→ **Instructions to follow**
Every record must be given again word for word; no picture belongs in the copy.

→ **Given information**
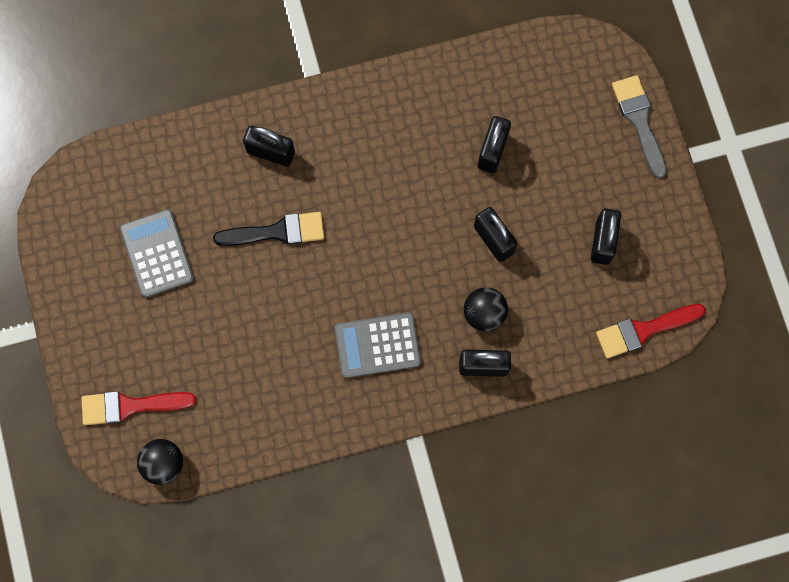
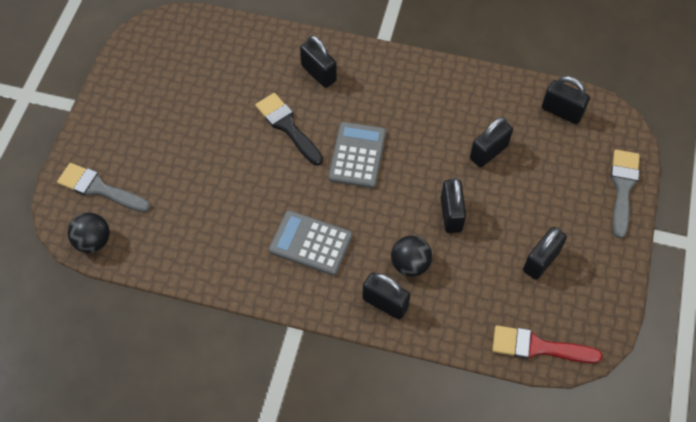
camera: 30 degrees right, 15 degrees down
(130, 406) = (99, 188): red brush -> grey brush
(157, 253) = (192, 98): grey calculator -> grey calculator (357, 155)
(277, 232) = (287, 126): black brush -> black brush turned 150 degrees counterclockwise
(539, 65) = (561, 111): none -> black padlock

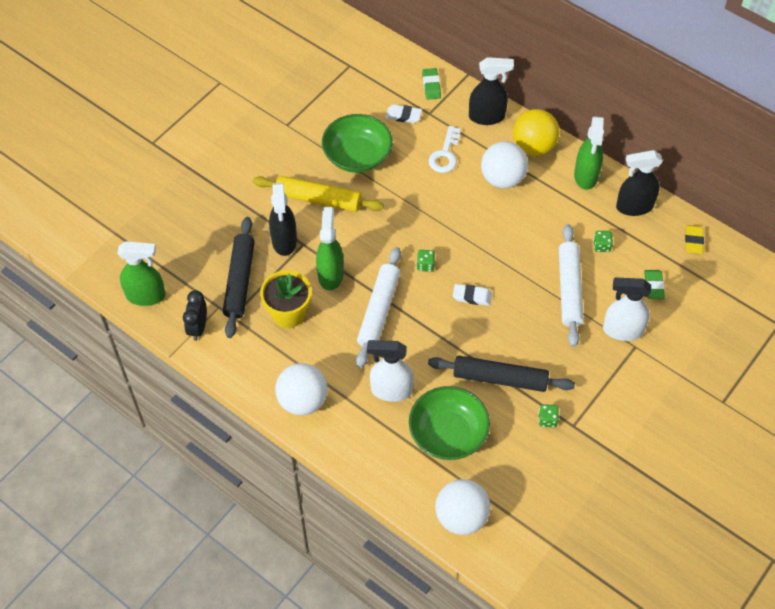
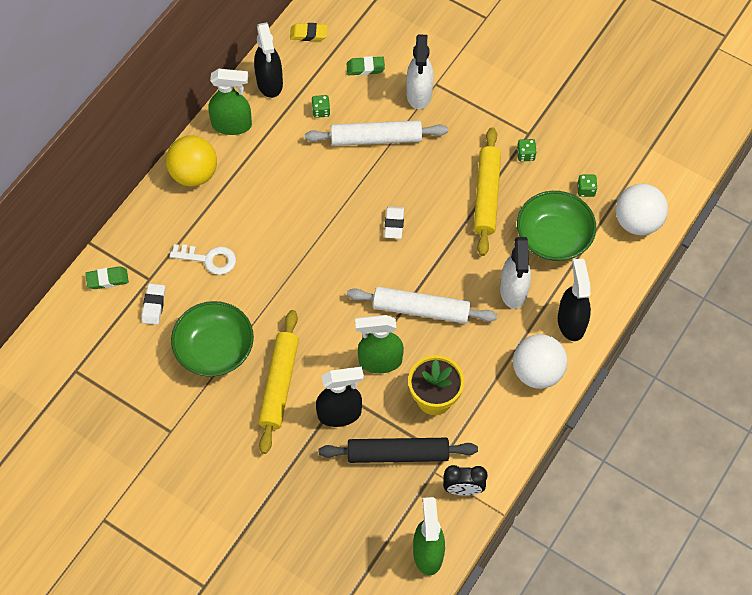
camera: 95 degrees left, 5 degrees up
(425, 265) = (359, 269): green dice -> green dice (586, 190)
(487, 117) = (153, 220): black spray bottle -> black spray bottle (571, 322)
(500, 378) = (486, 195): black rolling pin -> yellow rolling pin
(502, 179) = (240, 202): white ball -> none

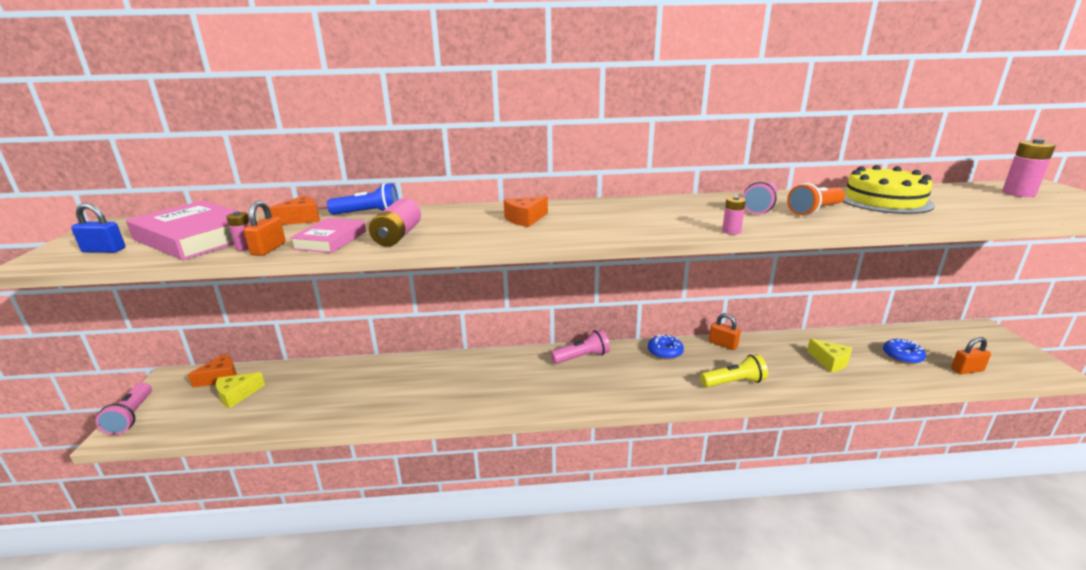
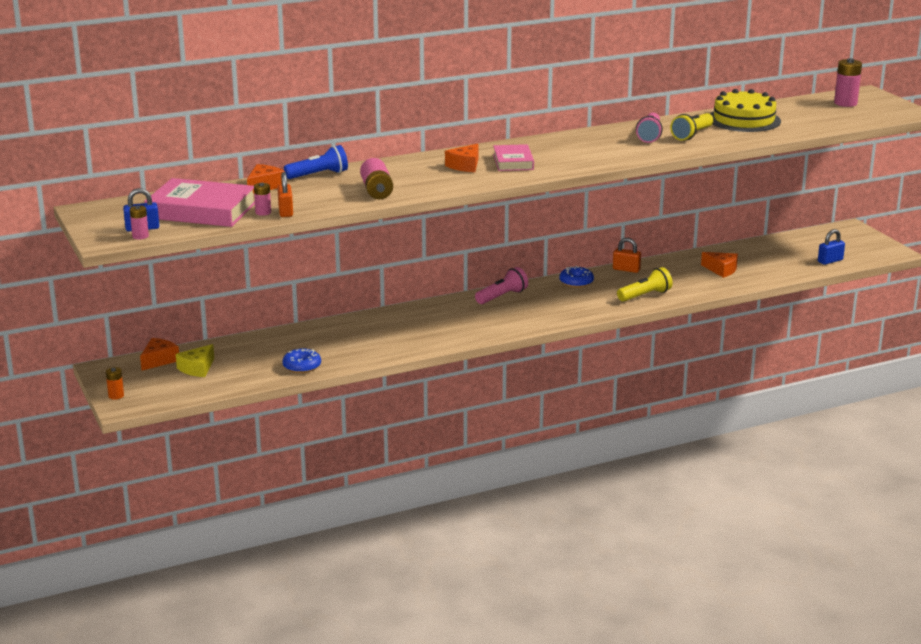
camera: 20 degrees left, 0 degrees up
(131, 416) = (116, 396): pink flashlight -> orange battery
(330, 240) = (325, 199): pink book -> pink book (513, 162)
(731, 231) = (635, 159): pink battery -> pink battery (140, 236)
(815, 210) = (692, 135): orange flashlight -> yellow flashlight
(830, 361) = (721, 270): yellow cheese -> orange cheese
(902, 356) = (780, 258): blue donut -> blue donut (302, 366)
(967, 370) = (830, 261): orange padlock -> blue padlock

→ **Result of this exercise**
camera: 30 degrees right, 15 degrees down
(130, 406) = (99, 188): red brush -> grey brush
(157, 253) = (192, 98): grey calculator -> grey calculator (357, 155)
(277, 232) = (287, 126): black brush -> black brush turned 150 degrees counterclockwise
(539, 65) = (561, 111): none -> black padlock

camera: 95 degrees left, 5 degrees up
(425, 265) = (359, 269): green dice -> green dice (586, 190)
(487, 117) = (153, 220): black spray bottle -> black spray bottle (571, 322)
(500, 378) = (486, 195): black rolling pin -> yellow rolling pin
(502, 179) = (240, 202): white ball -> none

camera: 20 degrees left, 0 degrees up
(131, 416) = (116, 396): pink flashlight -> orange battery
(330, 240) = (325, 199): pink book -> pink book (513, 162)
(731, 231) = (635, 159): pink battery -> pink battery (140, 236)
(815, 210) = (692, 135): orange flashlight -> yellow flashlight
(830, 361) = (721, 270): yellow cheese -> orange cheese
(902, 356) = (780, 258): blue donut -> blue donut (302, 366)
(967, 370) = (830, 261): orange padlock -> blue padlock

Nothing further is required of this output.